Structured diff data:
----------------
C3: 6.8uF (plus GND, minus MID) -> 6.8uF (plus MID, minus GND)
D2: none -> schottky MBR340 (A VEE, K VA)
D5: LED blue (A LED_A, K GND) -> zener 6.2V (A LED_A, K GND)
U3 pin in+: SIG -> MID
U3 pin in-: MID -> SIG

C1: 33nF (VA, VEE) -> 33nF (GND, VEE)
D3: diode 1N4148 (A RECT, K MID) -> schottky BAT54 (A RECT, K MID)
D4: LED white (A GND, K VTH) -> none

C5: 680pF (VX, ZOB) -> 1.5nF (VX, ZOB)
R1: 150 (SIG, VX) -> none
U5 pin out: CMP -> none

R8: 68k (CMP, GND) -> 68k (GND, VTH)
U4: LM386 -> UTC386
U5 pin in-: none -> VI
----------------
* **Exercise aim**:
Pull every line that holds the string "schottky" out of the records.

* **Reply to the exercise**:
D2: none -> schottky MBR340 (A VEE, K VA)
D3: diode 1N4148 (A RECT, K MID) -> schottky BAT54 (A RECT, K MID)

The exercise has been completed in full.